Supplied data »
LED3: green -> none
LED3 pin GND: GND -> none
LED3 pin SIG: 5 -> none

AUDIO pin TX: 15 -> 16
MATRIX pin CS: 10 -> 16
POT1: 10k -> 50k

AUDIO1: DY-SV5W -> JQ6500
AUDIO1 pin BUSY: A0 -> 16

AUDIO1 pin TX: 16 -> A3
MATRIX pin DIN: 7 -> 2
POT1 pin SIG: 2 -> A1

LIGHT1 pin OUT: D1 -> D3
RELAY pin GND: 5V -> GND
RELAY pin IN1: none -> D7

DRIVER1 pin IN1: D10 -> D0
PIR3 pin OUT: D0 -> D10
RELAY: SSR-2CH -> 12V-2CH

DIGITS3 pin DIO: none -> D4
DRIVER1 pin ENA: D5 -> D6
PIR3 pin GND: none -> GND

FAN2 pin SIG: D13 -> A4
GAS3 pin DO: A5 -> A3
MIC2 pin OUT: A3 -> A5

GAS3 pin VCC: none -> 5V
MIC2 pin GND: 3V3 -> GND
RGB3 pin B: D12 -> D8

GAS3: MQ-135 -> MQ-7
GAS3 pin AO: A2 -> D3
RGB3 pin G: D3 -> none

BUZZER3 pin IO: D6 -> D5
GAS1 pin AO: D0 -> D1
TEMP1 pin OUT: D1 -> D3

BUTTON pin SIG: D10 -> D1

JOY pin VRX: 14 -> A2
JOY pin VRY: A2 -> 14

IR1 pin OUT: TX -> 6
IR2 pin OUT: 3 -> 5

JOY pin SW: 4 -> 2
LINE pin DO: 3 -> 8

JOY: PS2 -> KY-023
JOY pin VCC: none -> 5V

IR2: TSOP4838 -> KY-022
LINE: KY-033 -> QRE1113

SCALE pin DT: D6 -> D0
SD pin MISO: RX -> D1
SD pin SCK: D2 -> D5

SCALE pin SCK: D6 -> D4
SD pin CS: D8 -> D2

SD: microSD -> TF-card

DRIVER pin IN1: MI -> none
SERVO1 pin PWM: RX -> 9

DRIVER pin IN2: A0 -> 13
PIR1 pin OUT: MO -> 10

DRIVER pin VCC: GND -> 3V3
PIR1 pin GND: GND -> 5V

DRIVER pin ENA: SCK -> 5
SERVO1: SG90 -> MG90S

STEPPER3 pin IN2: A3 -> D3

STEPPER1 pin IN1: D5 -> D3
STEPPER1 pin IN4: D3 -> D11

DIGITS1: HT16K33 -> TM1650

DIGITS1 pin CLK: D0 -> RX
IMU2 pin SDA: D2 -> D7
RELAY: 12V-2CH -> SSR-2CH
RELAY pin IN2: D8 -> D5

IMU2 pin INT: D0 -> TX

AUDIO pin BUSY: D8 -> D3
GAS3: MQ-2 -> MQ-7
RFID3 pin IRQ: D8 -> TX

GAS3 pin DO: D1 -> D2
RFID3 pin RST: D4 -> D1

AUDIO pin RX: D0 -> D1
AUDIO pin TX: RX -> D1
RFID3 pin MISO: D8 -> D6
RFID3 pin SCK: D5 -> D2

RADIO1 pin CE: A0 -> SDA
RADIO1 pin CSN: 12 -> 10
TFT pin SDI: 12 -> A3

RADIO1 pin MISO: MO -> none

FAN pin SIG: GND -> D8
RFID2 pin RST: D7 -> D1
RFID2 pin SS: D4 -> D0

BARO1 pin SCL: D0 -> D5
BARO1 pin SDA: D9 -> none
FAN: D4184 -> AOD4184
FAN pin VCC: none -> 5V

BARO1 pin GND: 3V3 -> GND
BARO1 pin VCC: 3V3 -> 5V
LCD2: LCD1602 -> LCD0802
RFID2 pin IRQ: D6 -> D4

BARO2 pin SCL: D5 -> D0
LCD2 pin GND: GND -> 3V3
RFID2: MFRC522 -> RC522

The task »
Could you set down exactly the lines from the one containing "RADIO1 pin MISO: MO -> none" through the last line of the records above, both included?

Expected answer »
RADIO1 pin MISO: MO -> none

FAN pin SIG: GND -> D8
RFID2 pin RST: D7 -> D1
RFID2 pin SS: D4 -> D0

BARO1 pin SCL: D0 -> D5
BARO1 pin SDA: D9 -> none
FAN: D4184 -> AOD4184
FAN pin VCC: none -> 5V

BARO1 pin GND: 3V3 -> GND
BARO1 pin VCC: 3V3 -> 5V
LCD2: LCD1602 -> LCD0802
RFID2 pin IRQ: D6 -> D4

BARO2 pin SCL: D5 -> D0
LCD2 pin GND: GND -> 3V3
RFID2: MFRC522 -> RC522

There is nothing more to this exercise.